[Opening Information provided section]
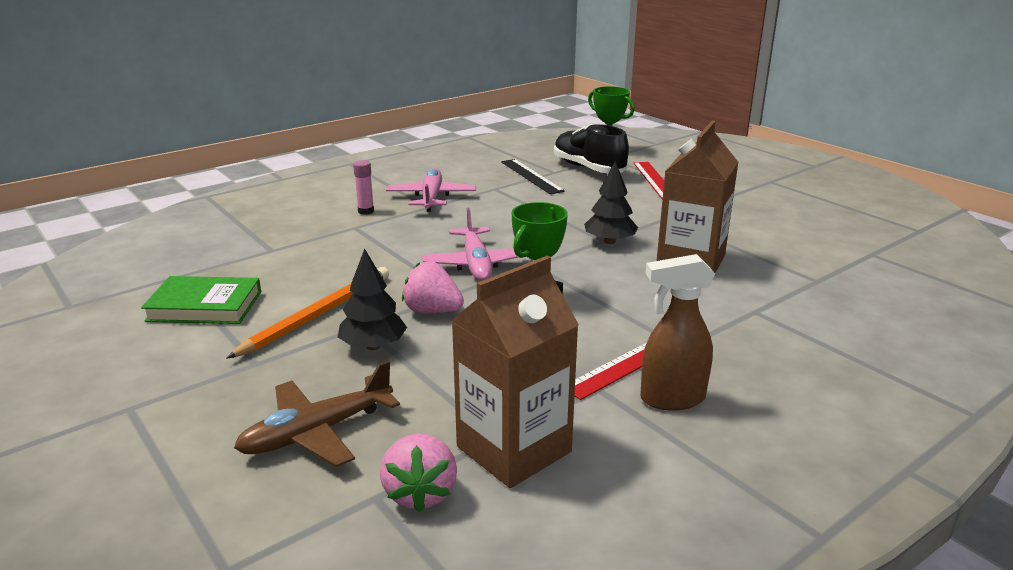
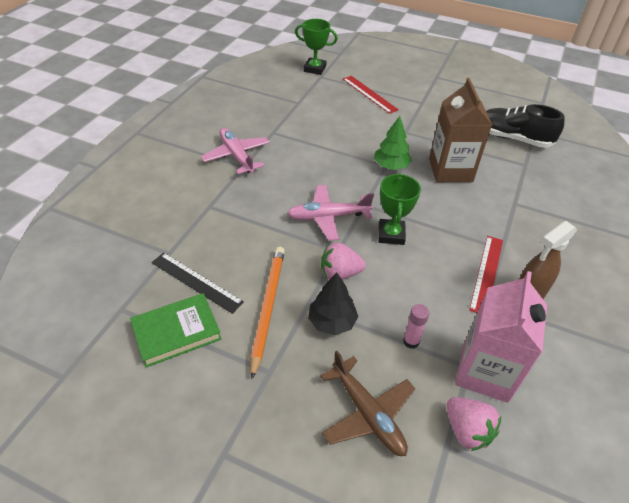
camera: 30 degrees left, 20 degrees up
(317, 432) = (367, 413): brown plane -> brown plane turned 60 degrees counterclockwise
(366, 211) = (201, 186): pink glue stick -> pink glue stick (411, 341)
(476, 264) = (328, 217): pink plane -> pink plane turned 120 degrees clockwise
(514, 449) = (485, 372): brown carton -> pink carton
(531, 176) = (286, 111): black ruler -> black ruler (196, 282)
(588, 168) = (318, 92): black shoe -> black shoe (513, 138)
(609, 241) = (391, 166): black tree -> green tree

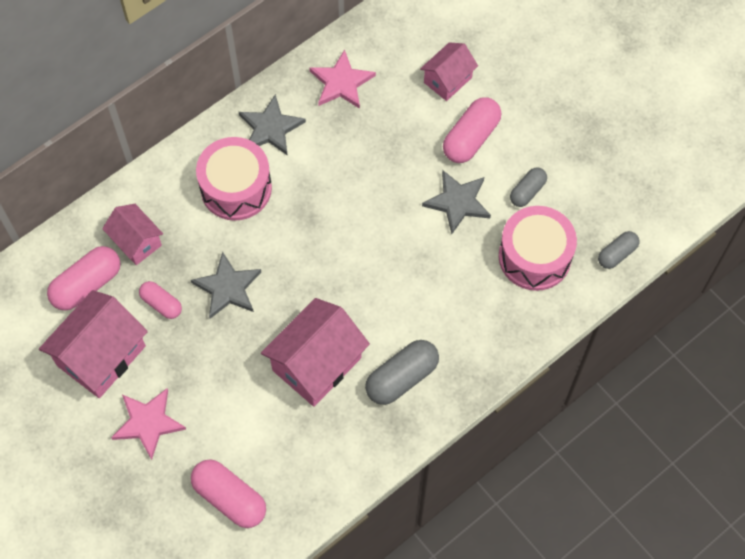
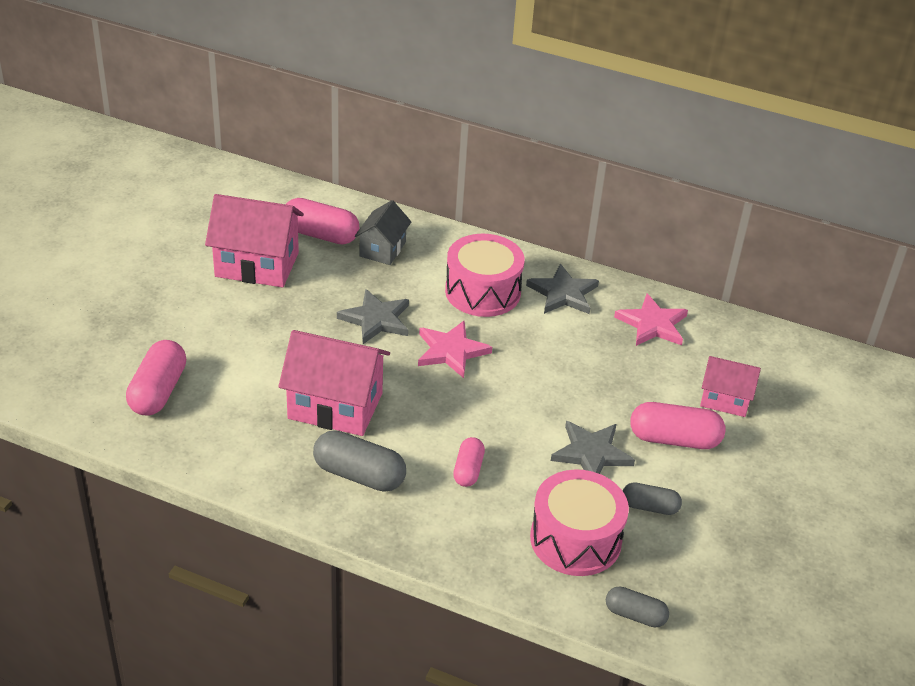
camera: 60 degrees right, 25 degrees down
(136, 242) = (382, 249): pink house -> grey house
(148, 423) = (207, 314): pink star -> pink star (451, 351)
(161, 304) = (331, 284): pink capsule -> pink capsule (468, 470)

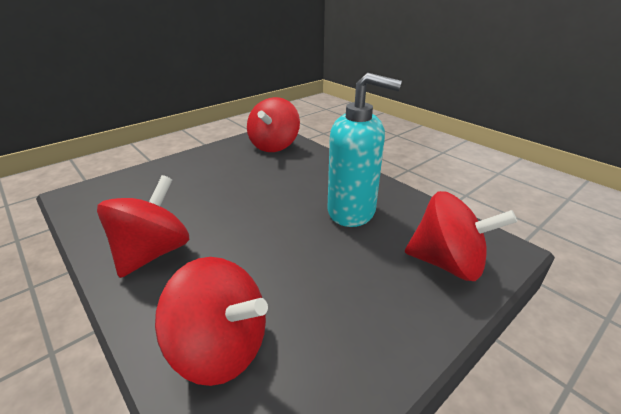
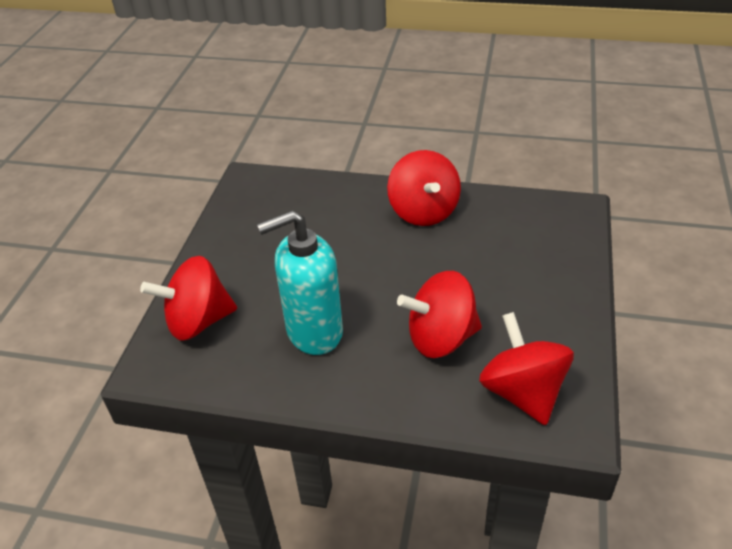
camera: 145 degrees right, 10 degrees up
(221, 347) = (308, 199): red spinning top -> red spinning top (441, 338)

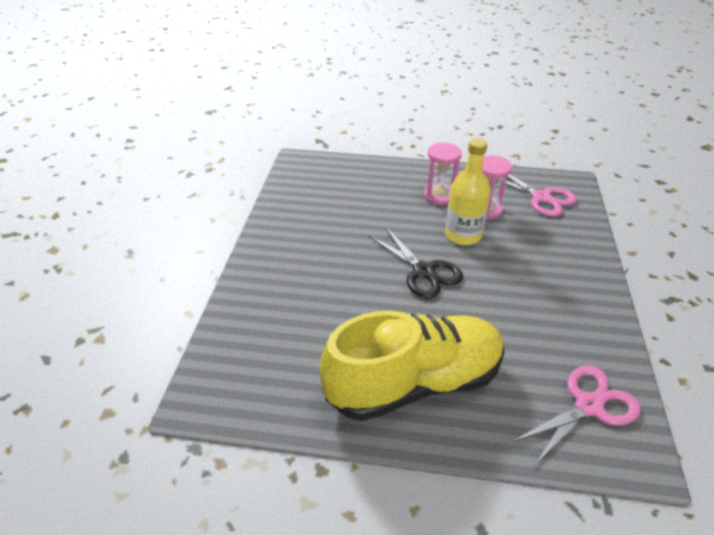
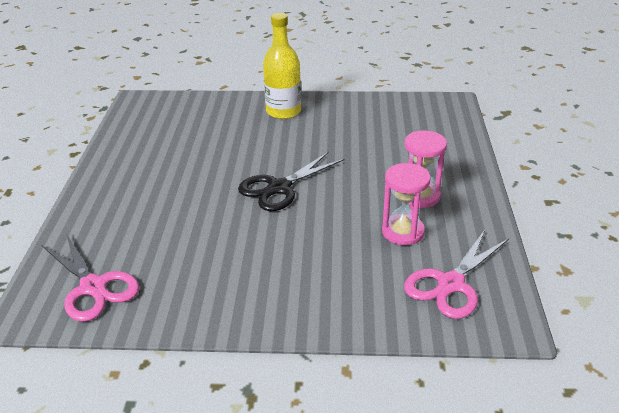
camera: 85 degrees right, 5 degrees down
(414, 383) = (138, 186): yellow shoe -> none
(463, 235) = (346, 213): yellow bottle -> yellow bottle (283, 111)

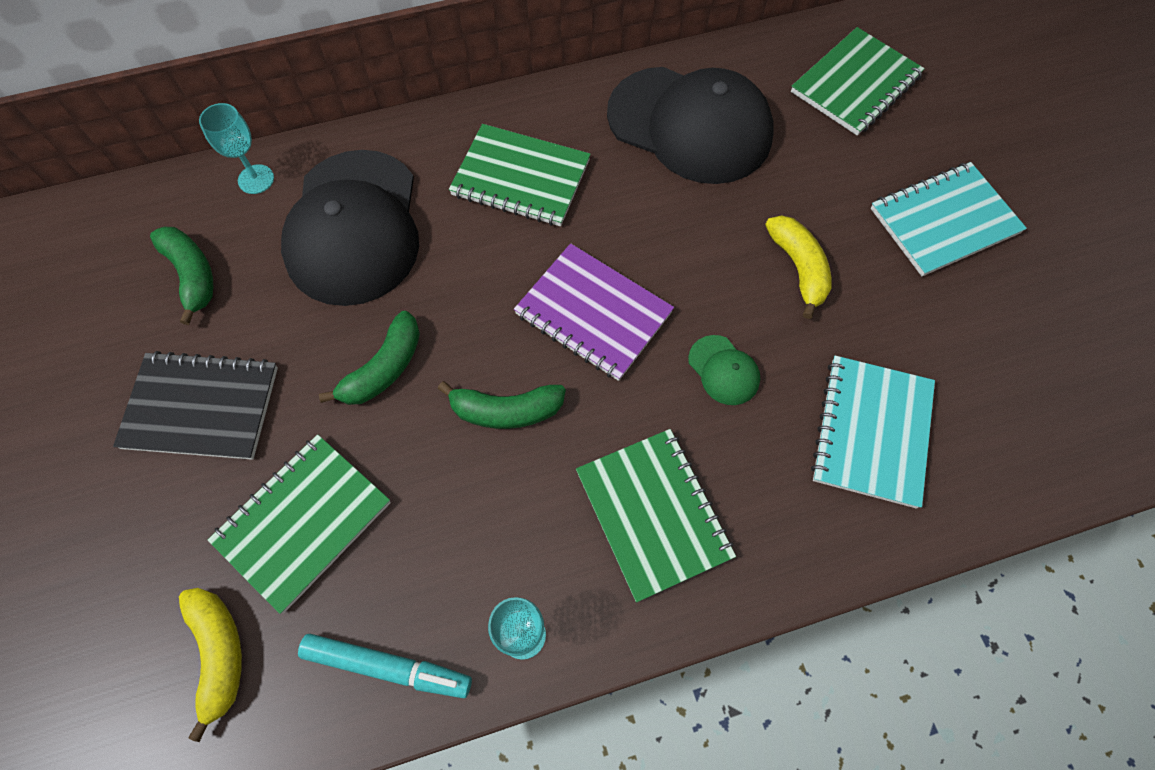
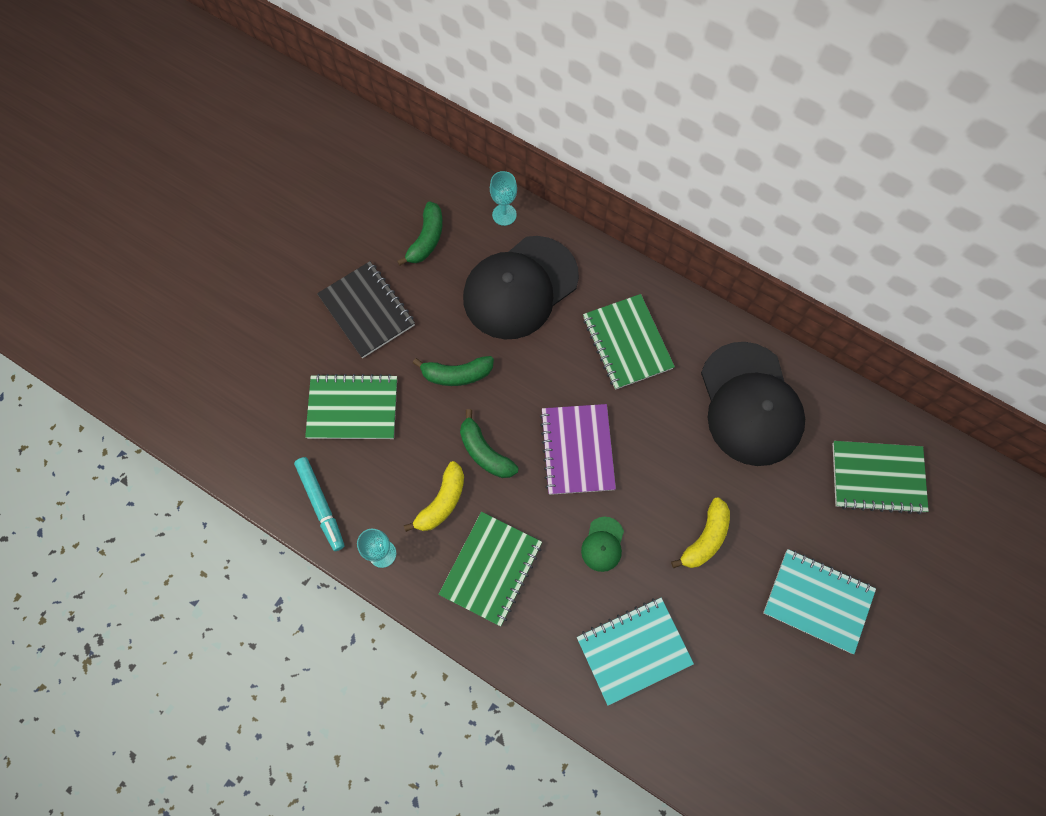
camera: 50 degrees right, 5 degrees up
(219, 653) = (270, 427): yellow banana -> yellow banana (442, 502)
[Closing Information provided section]
* Work instruction:
Transcribe the entries above exactly, from their first line through the line with "(588, 168) = (318, 92): black", and omit all pictures.

* Solution:
camera: 30 degrees left, 20 degrees up
(317, 432) = (367, 413): brown plane -> brown plane turned 60 degrees counterclockwise
(366, 211) = (201, 186): pink glue stick -> pink glue stick (411, 341)
(476, 264) = (328, 217): pink plane -> pink plane turned 120 degrees clockwise
(514, 449) = (485, 372): brown carton -> pink carton
(531, 176) = (286, 111): black ruler -> black ruler (196, 282)
(588, 168) = (318, 92): black shoe -> black shoe (513, 138)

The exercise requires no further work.